● Task brief:
Hunt through the lines below for the string "moved" and copy each one that has it.

** Opening Data extract block **

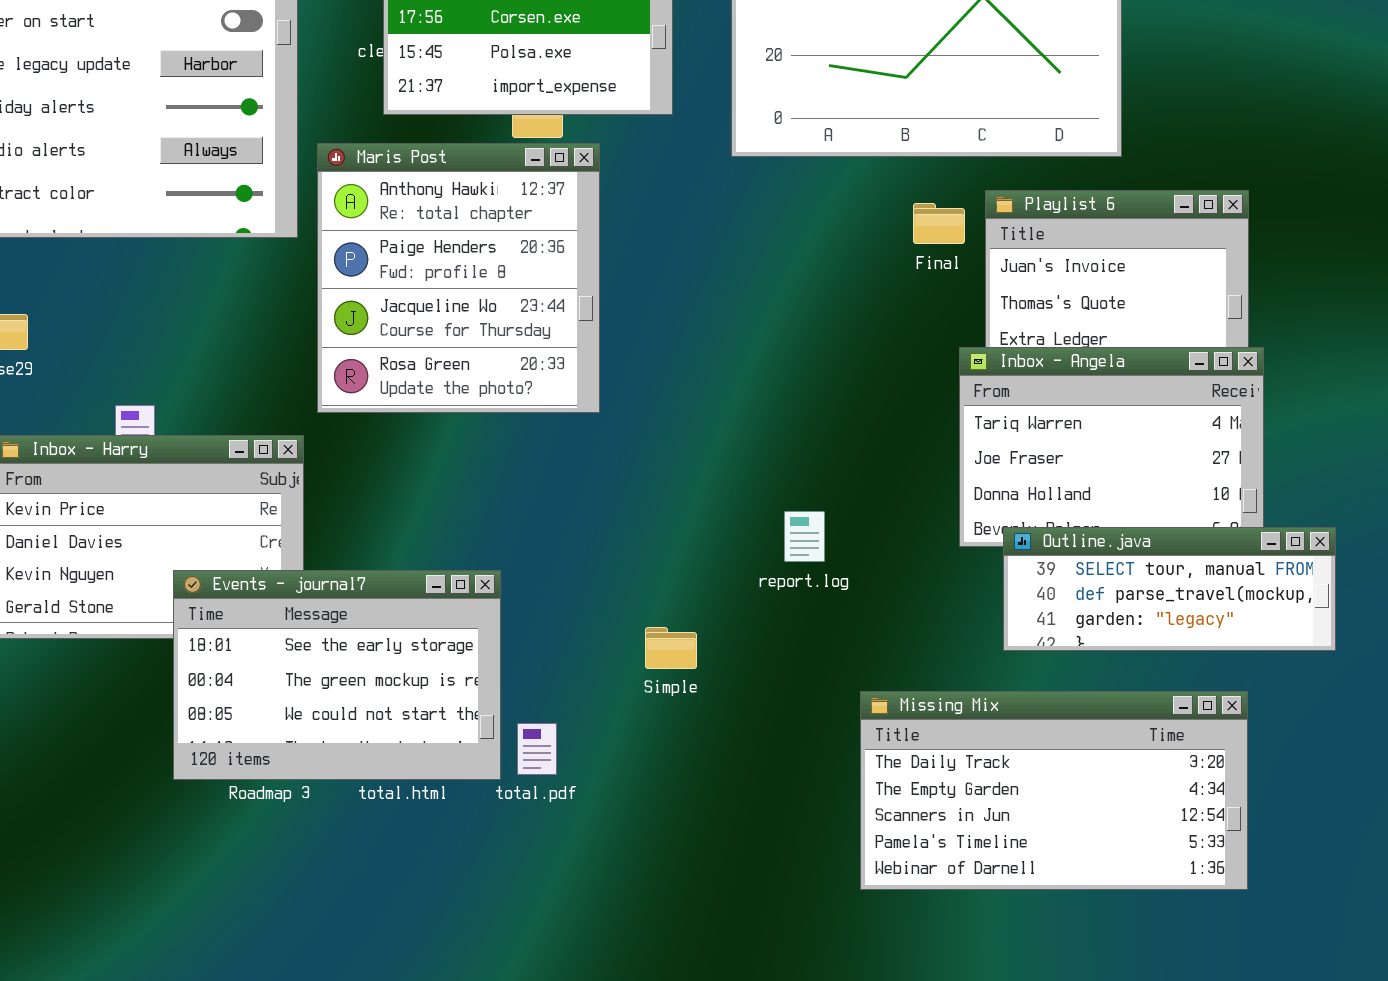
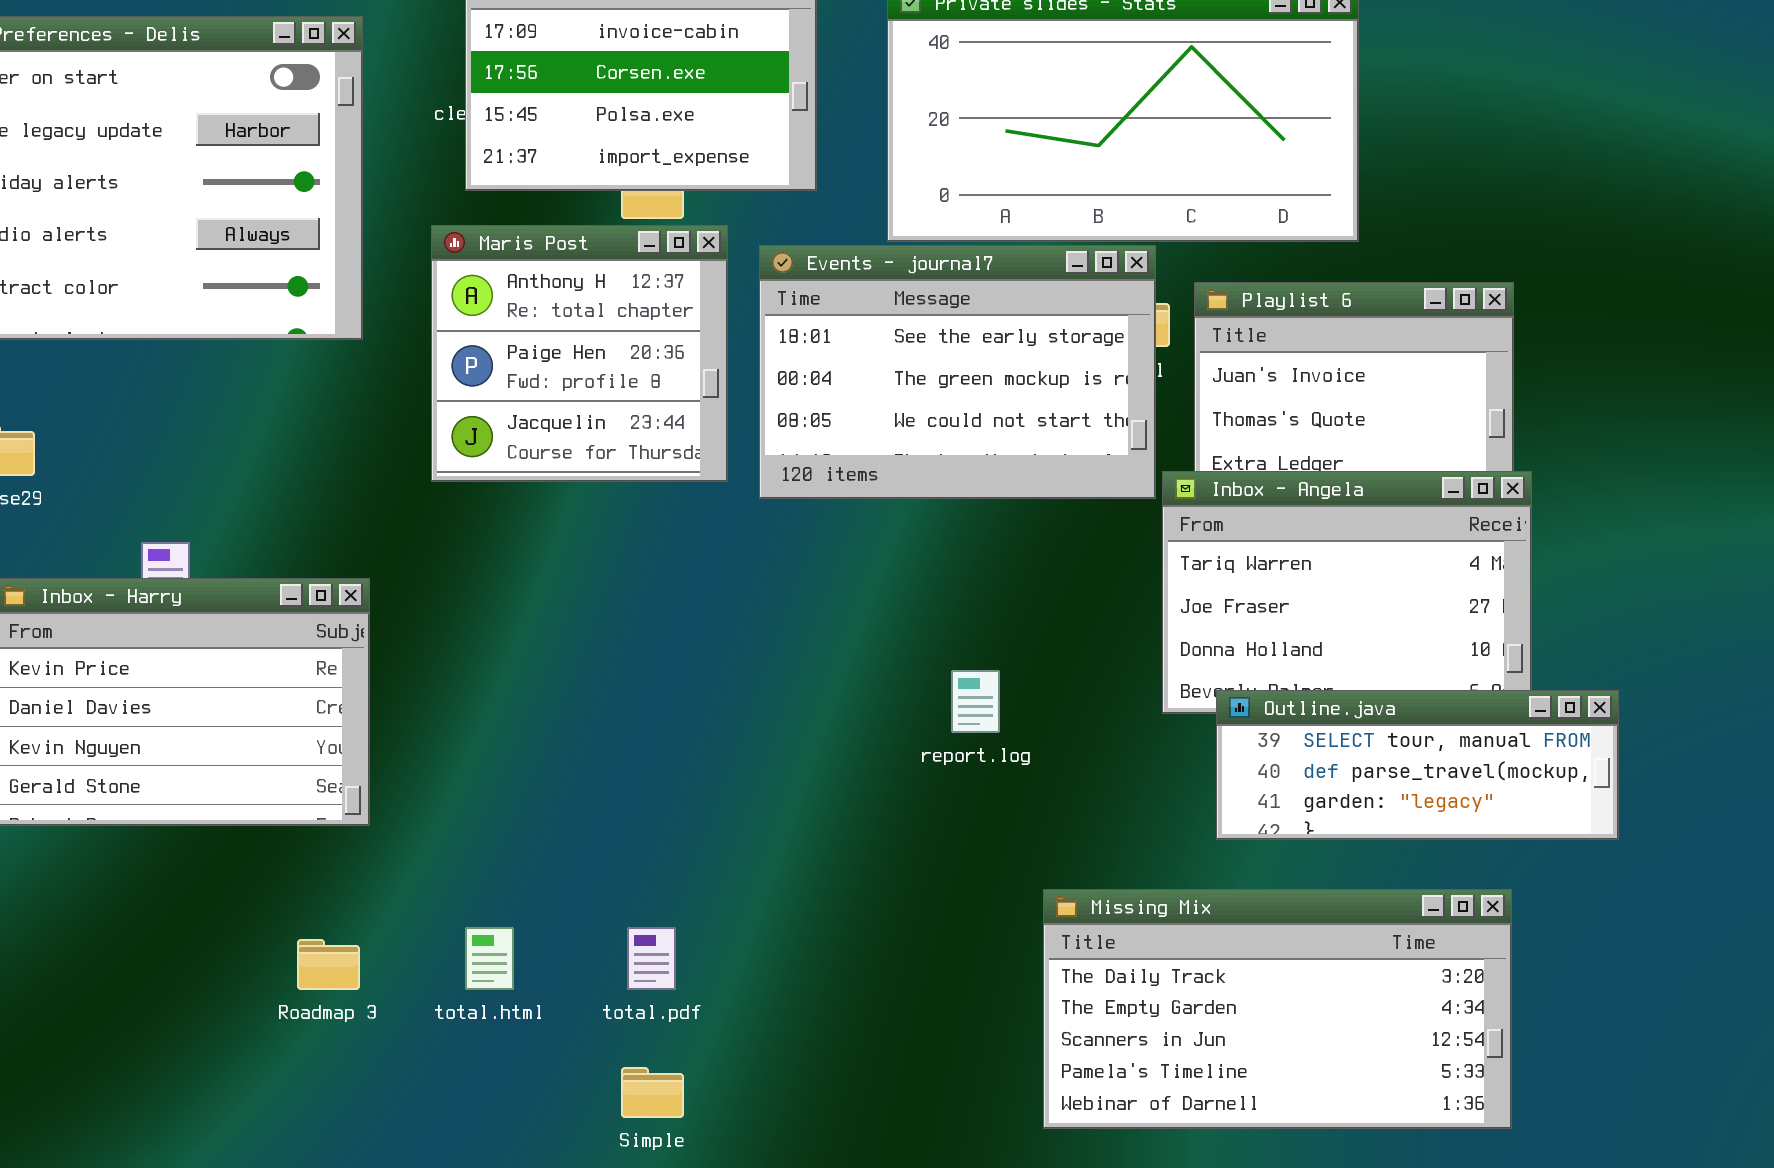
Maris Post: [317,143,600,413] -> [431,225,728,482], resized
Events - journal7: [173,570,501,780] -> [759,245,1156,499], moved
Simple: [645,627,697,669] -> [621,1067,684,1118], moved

** Closing Data extract block **
** Opening Data extract block **

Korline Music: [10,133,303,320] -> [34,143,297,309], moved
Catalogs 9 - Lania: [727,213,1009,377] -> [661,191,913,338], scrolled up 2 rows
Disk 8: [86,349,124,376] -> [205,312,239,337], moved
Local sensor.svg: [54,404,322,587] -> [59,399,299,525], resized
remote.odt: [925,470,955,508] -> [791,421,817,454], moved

** Closing Data extract block **

● Result for this task:
Events - journal7: [173,570,501,780] -> [759,245,1156,499], moved
Simple: [645,627,697,669] -> [621,1067,684,1118], moved
Korline Music: [10,133,303,320] -> [34,143,297,309], moved
Disk 8: [86,349,124,376] -> [205,312,239,337], moved
remote.odt: [925,470,955,508] -> [791,421,817,454], moved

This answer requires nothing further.